Records provided Start Marker
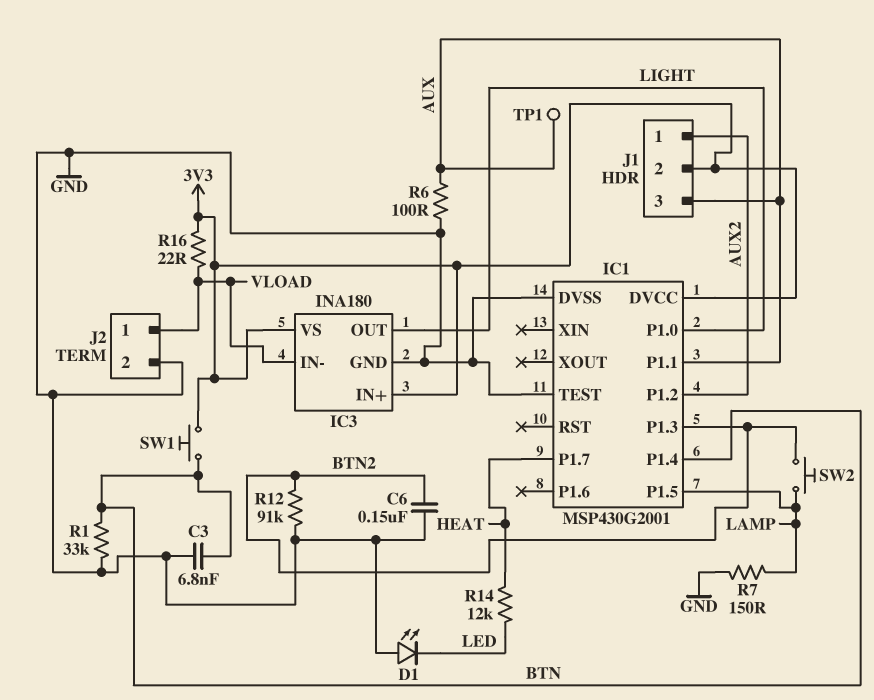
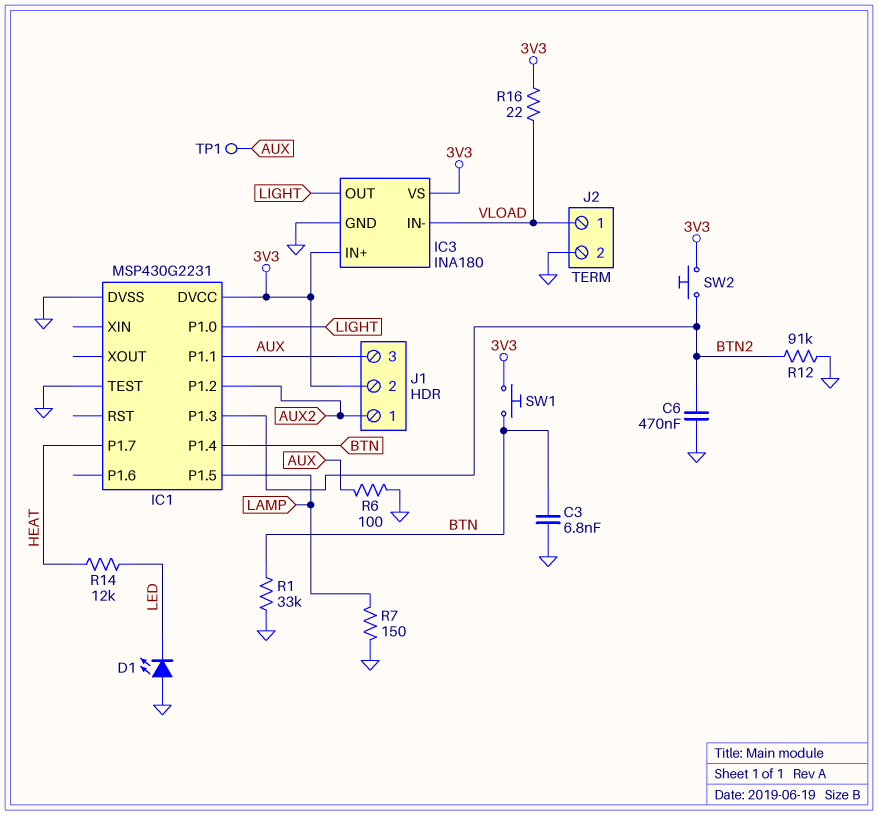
C6: 150nF (BTN2, GND) -> 470nF (BTN2, GND)
IC1: MSP430G2001 -> MSP430G2231
SW2: button (BTN2, LAMP) -> button (3V3, BTN2)

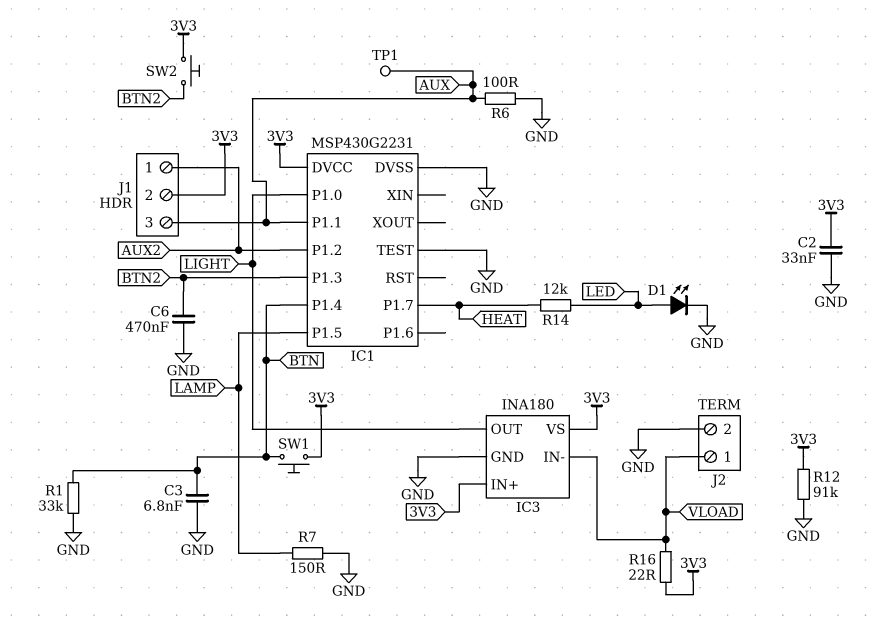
C2: none -> 33nF (3V3, GND)
D1: LED (A GND, K LED) -> LED (A LED, K GND)
R12: 91k (BTN2, GND) -> 91k (3V3, GND)

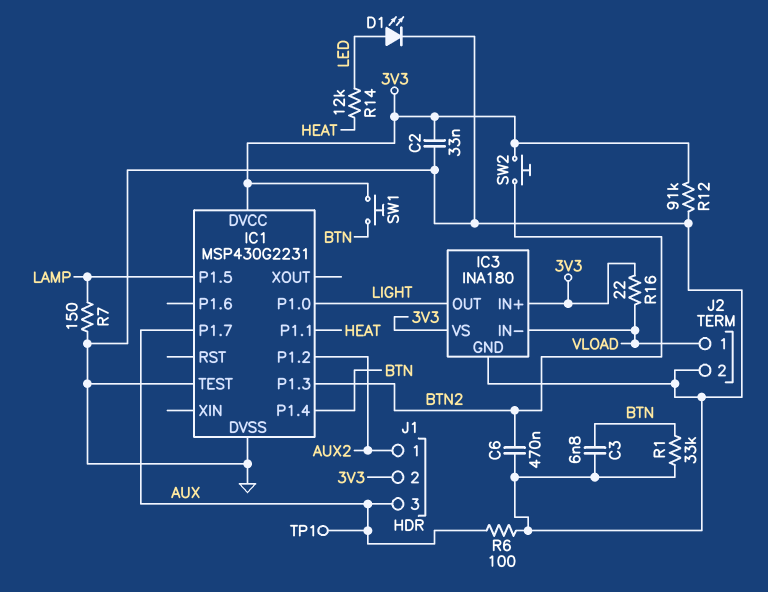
IC1 pin P1.1: AUX -> HEAT
IC1 pin P1.7: HEAT -> AUX

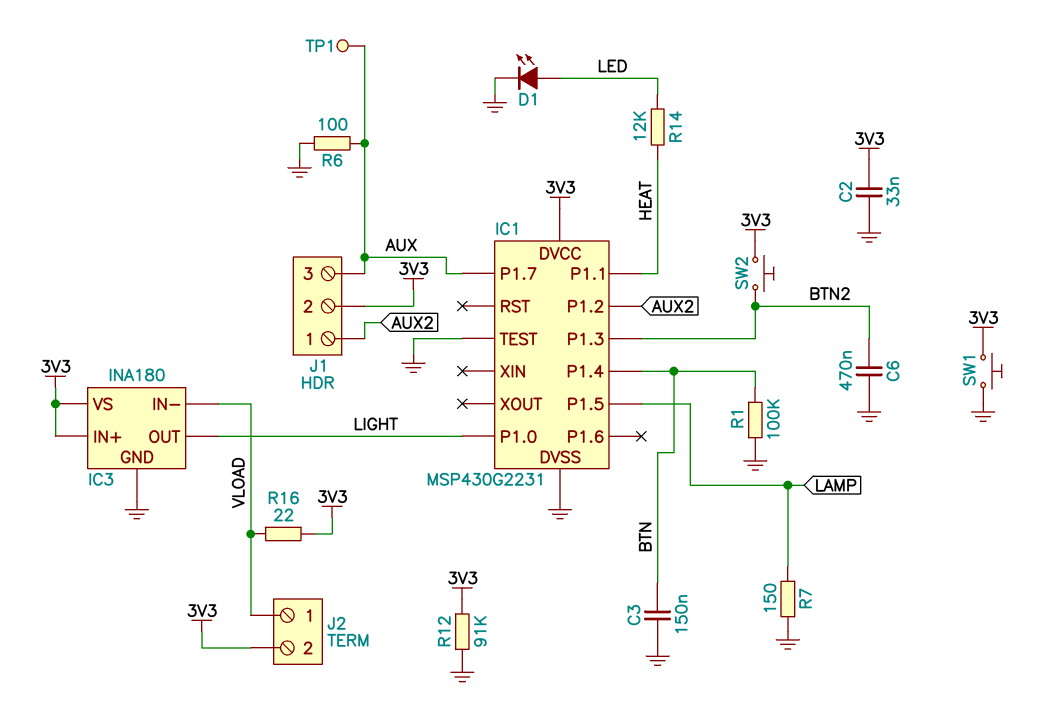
C3: 6.8nF (BTN, GND) -> 150nF (BTN, GND)
J2 pin 2: GND -> 3V3
R1: 33k (BTN, GND) -> 100k (BTN, GND)
SW1: button (3V3, BTN) -> button (3V3, GND)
Records provided End Marker
_Work to complete_.
Without including any picture, reproduce all of the material exactly.

_Response to this task_.
C6: 150nF (BTN2, GND) -> 470nF (BTN2, GND)
IC1: MSP430G2001 -> MSP430G2231
SW2: button (BTN2, LAMP) -> button (3V3, BTN2)

C2: none -> 33nF (3V3, GND)
D1: LED (A GND, K LED) -> LED (A LED, K GND)
R12: 91k (BTN2, GND) -> 91k (3V3, GND)

IC1 pin P1.1: AUX -> HEAT
IC1 pin P1.7: HEAT -> AUX

C3: 6.8nF (BTN, GND) -> 150nF (BTN, GND)
J2 pin 2: GND -> 3V3
R1: 33k (BTN, GND) -> 100k (BTN, GND)
SW1: button (3V3, BTN) -> button (3V3, GND)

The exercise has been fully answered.